ABOUT THIS TASK ▸
Return each line of the listing in which the word "grey" appears.
---------- RECORDED DATA
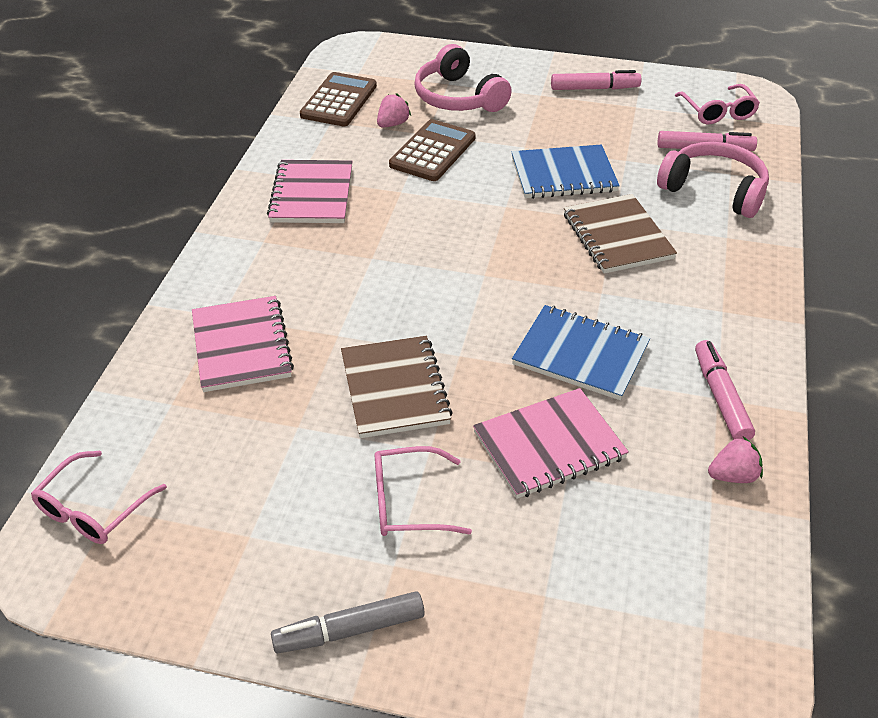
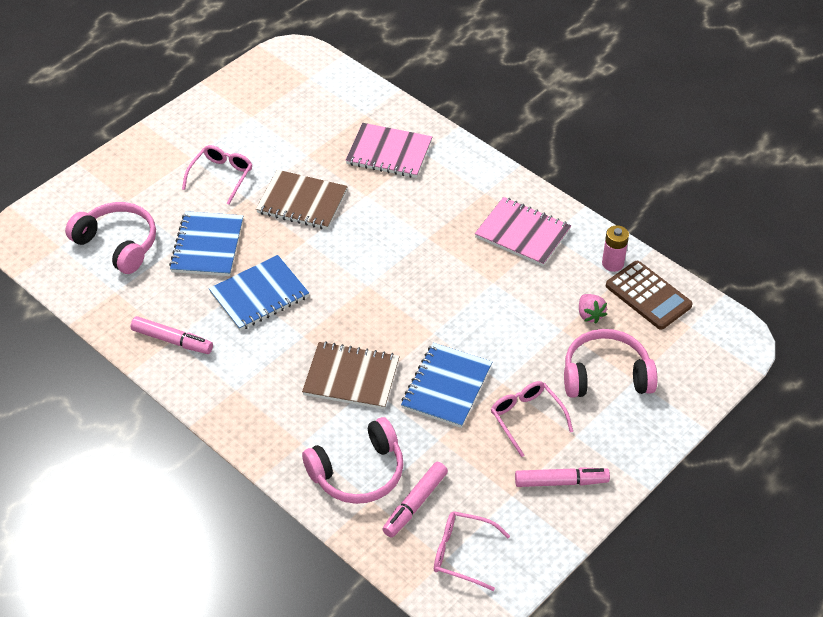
camera: 120 degrees right, 5 degrees up
(93, 510) = (313, 71): pink glasses -> pink glasses (526, 418)
(311, 130) = (612, 263): none -> pink battery
(349, 630) = (171, 131): grey marker -> none
(432, 151) = (533, 322): brown calculator -> none
(549, 445) = (207, 246): pink notebook -> blue notebook
(594, 88) = (561, 482): pink marker -> pink marker turned 120 degrees counterclockwise
(634, 551) = (118, 244): none -> pink headphones
(733, 476) = (120, 310): pink strawberry -> none

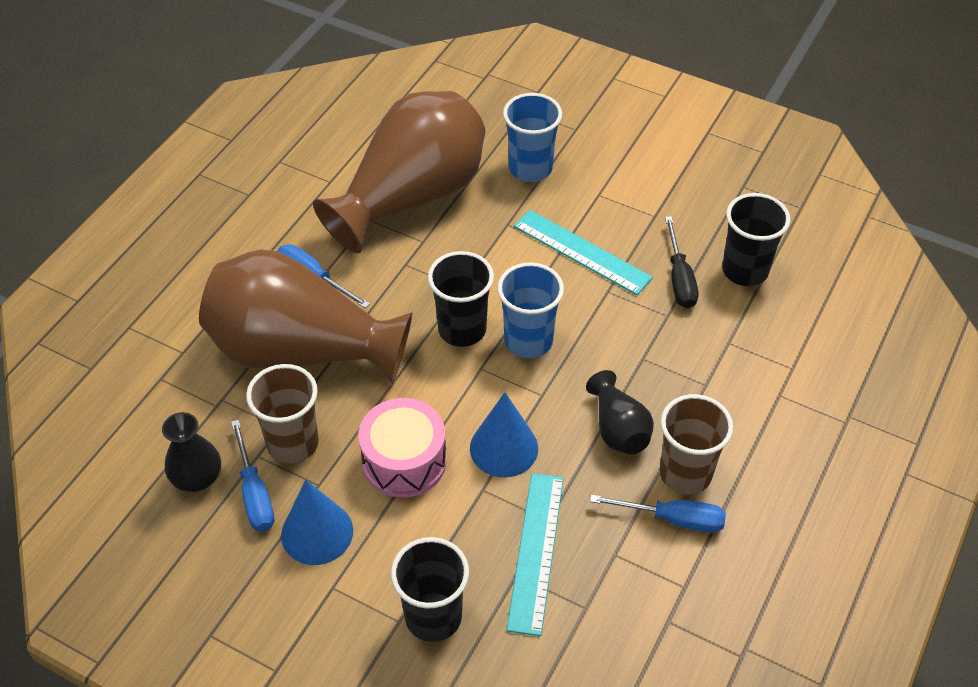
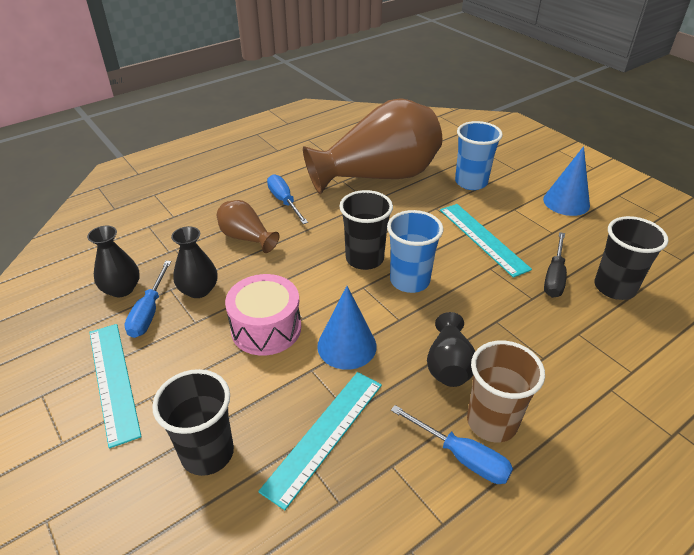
camera: 25 degrees right, 10 degrees down
(278, 587) = (113, 381): none -> turquoise ruler
(293, 443) = (198, 290): brown cup -> black vase
(301, 351) = (246, 238): brown vase -> brown vase, size x0.44
(317, 532) = (169, 353): blue cone -> blue cone (566, 202)

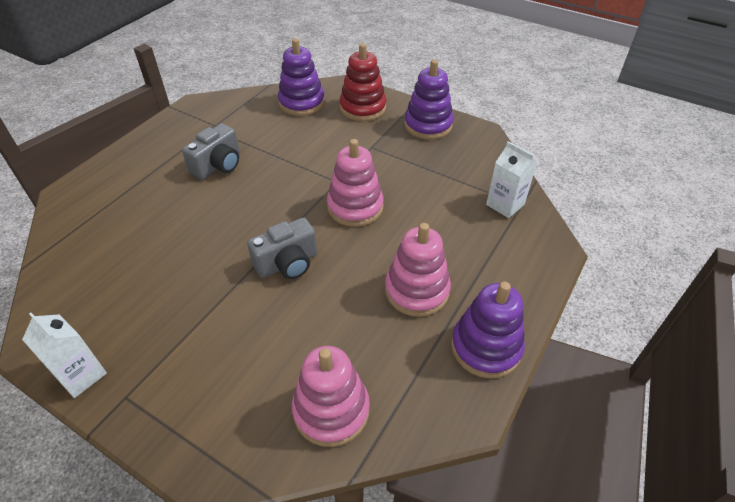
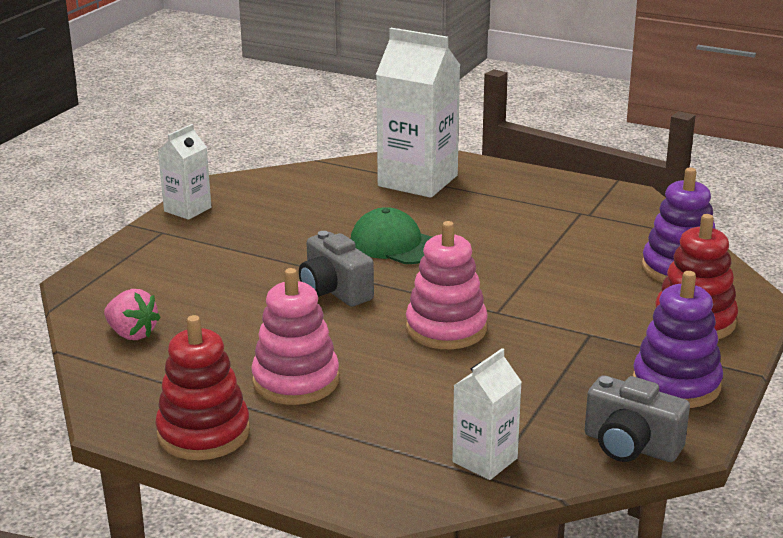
camera: 85 degrees right, 20 degrees down
(112, 202) = (418, 181): none -> white carton
(218, 165) = (503, 228): grey camera -> grey camera (630, 446)
(222, 223) = (395, 244): none -> green cap
(331, 410) = (132, 334): pink stacking toy -> pink strawberry
(486, 347) = (203, 433): purple stacking toy -> red stacking toy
--------------------
ANSWER AREA ▸
(349, 630) = (171, 131): grey marker -> none
(218, 165) = (503, 228): grey camera -> grey camera (630, 446)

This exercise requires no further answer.